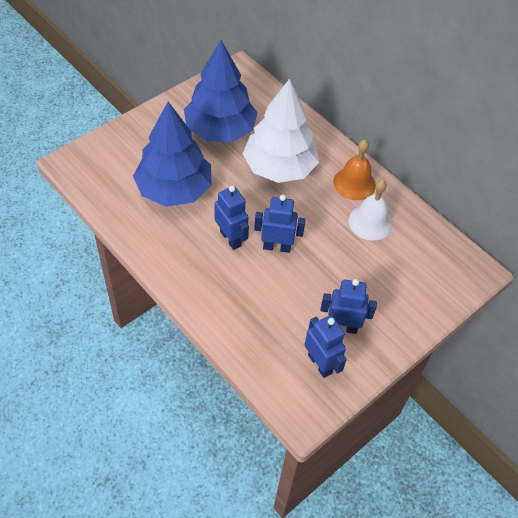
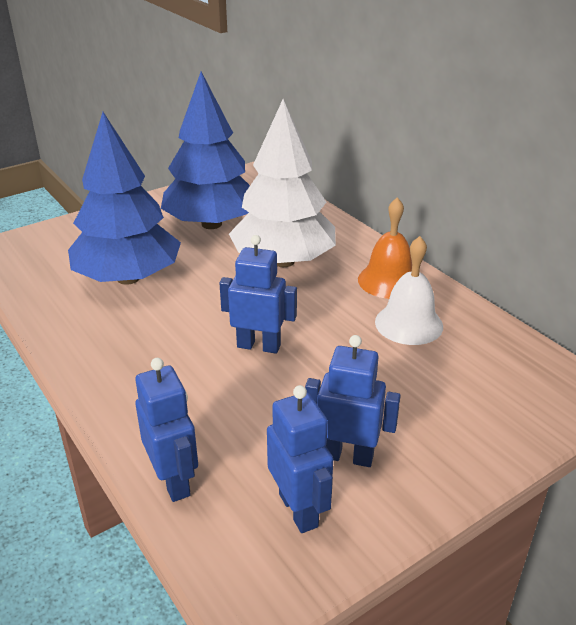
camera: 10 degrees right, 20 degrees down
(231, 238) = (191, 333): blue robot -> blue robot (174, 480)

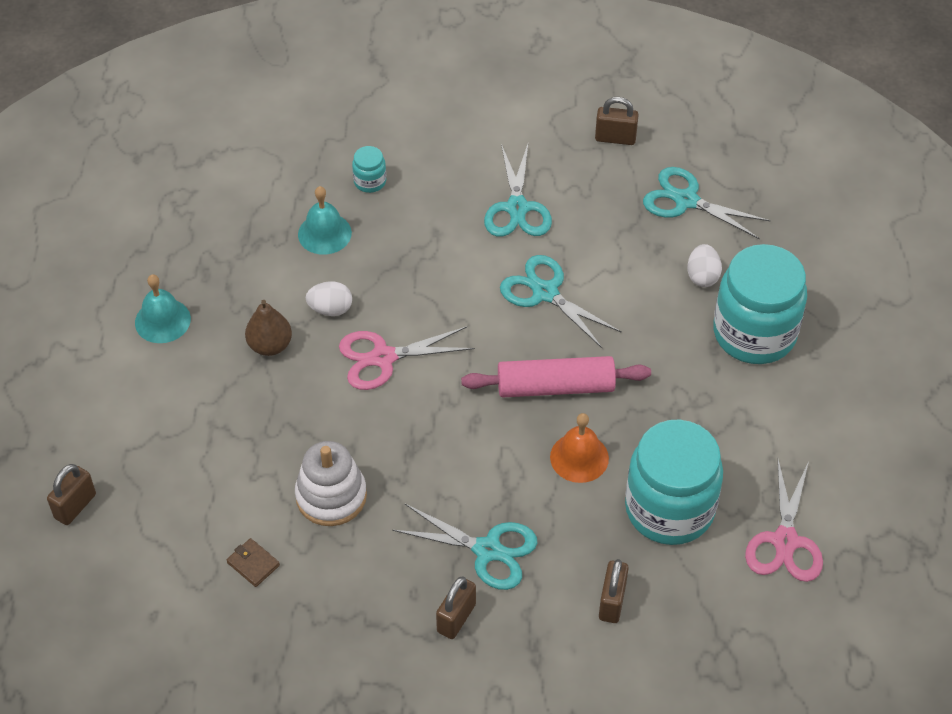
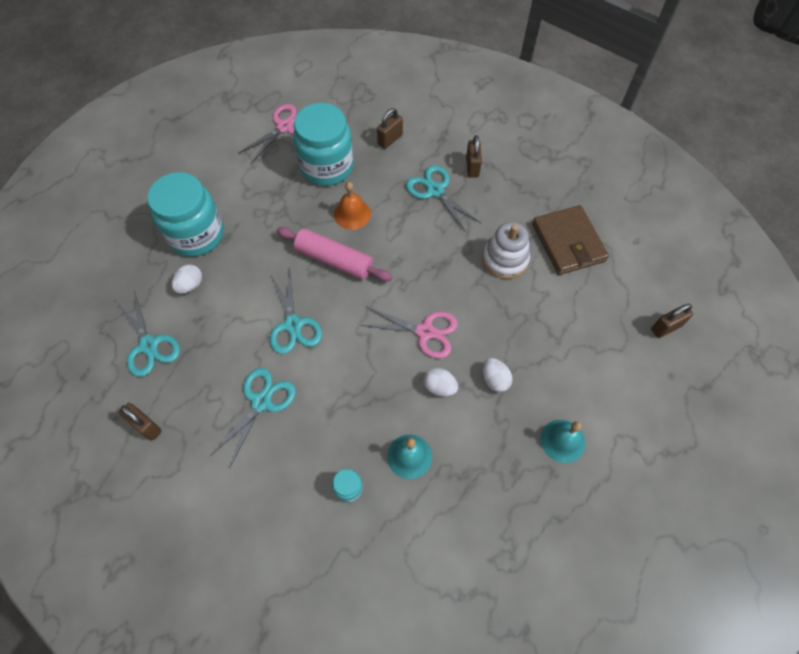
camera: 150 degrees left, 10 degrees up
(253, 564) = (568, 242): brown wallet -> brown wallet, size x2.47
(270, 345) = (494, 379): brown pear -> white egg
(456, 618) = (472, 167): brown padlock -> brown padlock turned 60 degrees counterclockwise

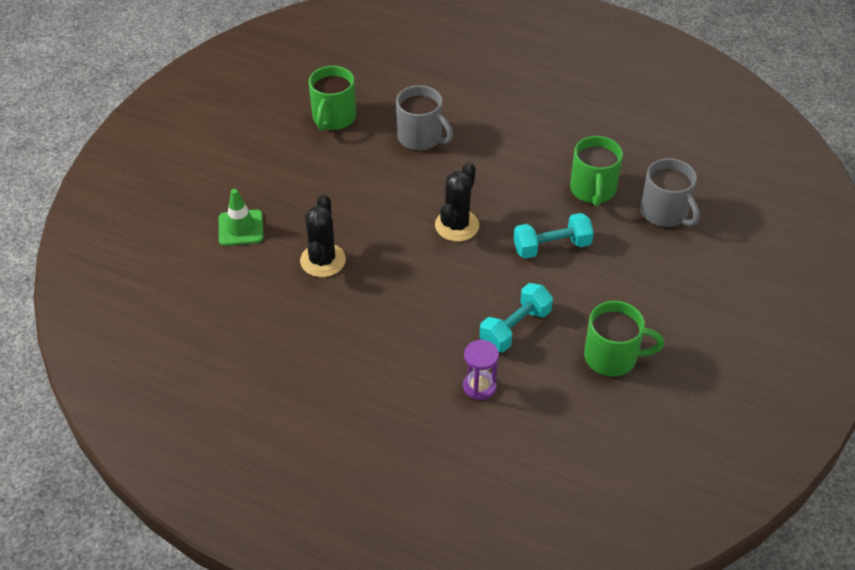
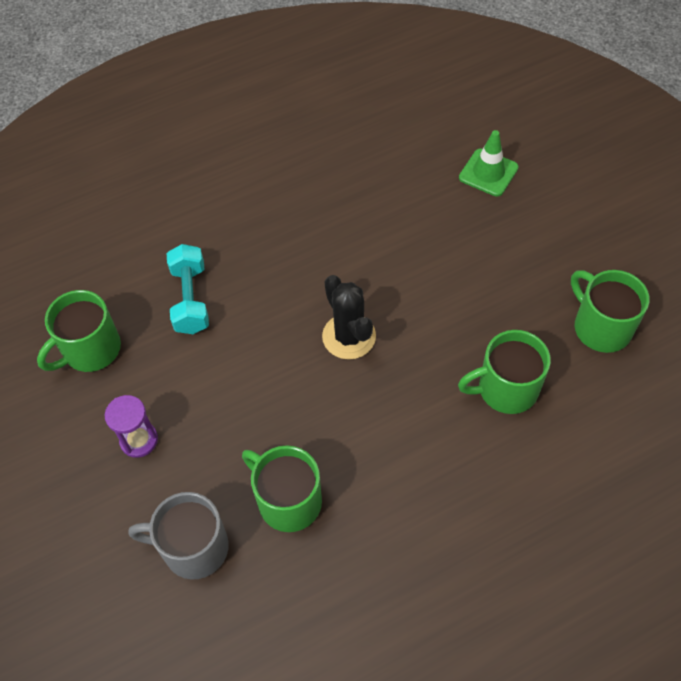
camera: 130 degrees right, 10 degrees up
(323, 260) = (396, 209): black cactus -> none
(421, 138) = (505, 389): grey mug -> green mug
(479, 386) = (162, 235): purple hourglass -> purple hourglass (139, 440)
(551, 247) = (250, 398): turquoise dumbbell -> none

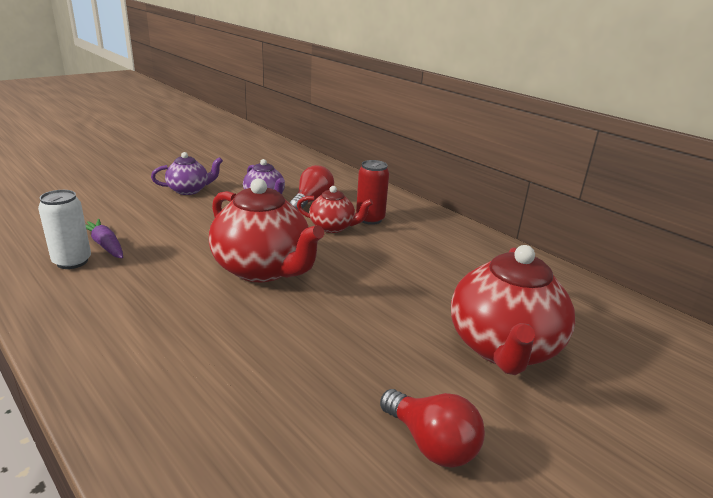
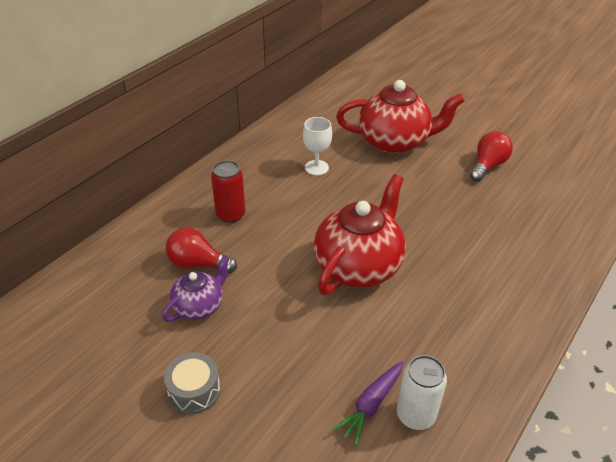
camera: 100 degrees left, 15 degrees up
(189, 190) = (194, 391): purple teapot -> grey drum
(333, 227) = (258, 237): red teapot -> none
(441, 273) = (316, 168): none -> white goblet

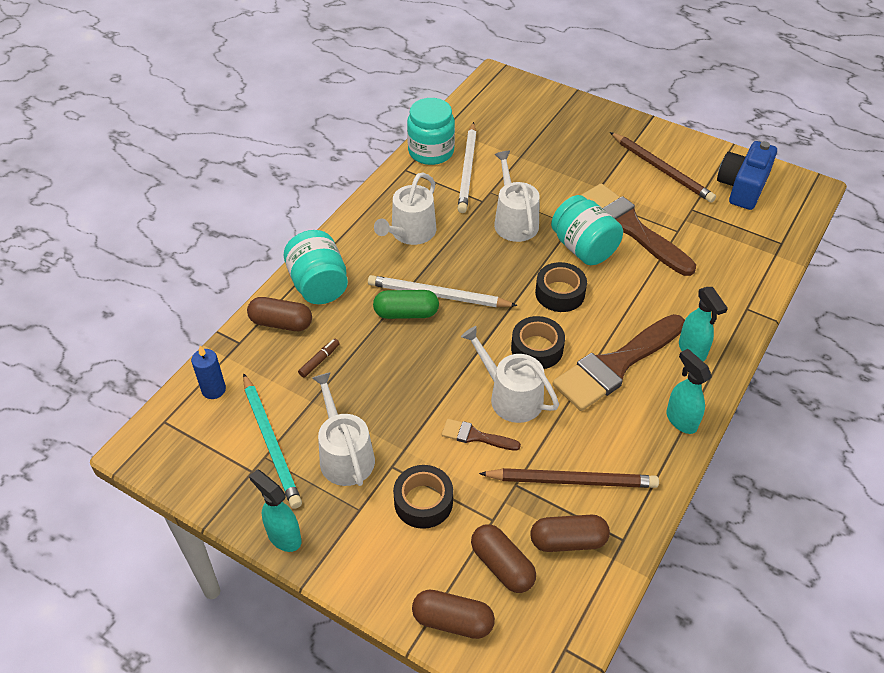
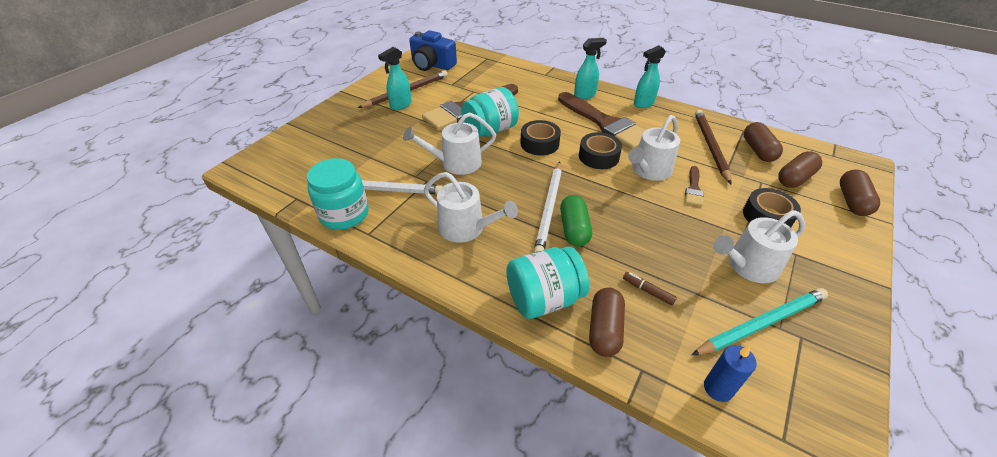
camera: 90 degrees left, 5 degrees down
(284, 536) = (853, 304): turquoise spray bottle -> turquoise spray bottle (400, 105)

• [Work to be completed]
Write out exactly the lines from the line holding "(441, 273) = (316, 168): none -> white goblet" through the last line of the records above, inclusive, and nothing more. Leave out the pictures.

• [The answer]
(441, 273) = (316, 168): none -> white goblet

camera: 90 degrees left, 5 degrees down
(284, 536) = (853, 304): turquoise spray bottle -> turquoise spray bottle (400, 105)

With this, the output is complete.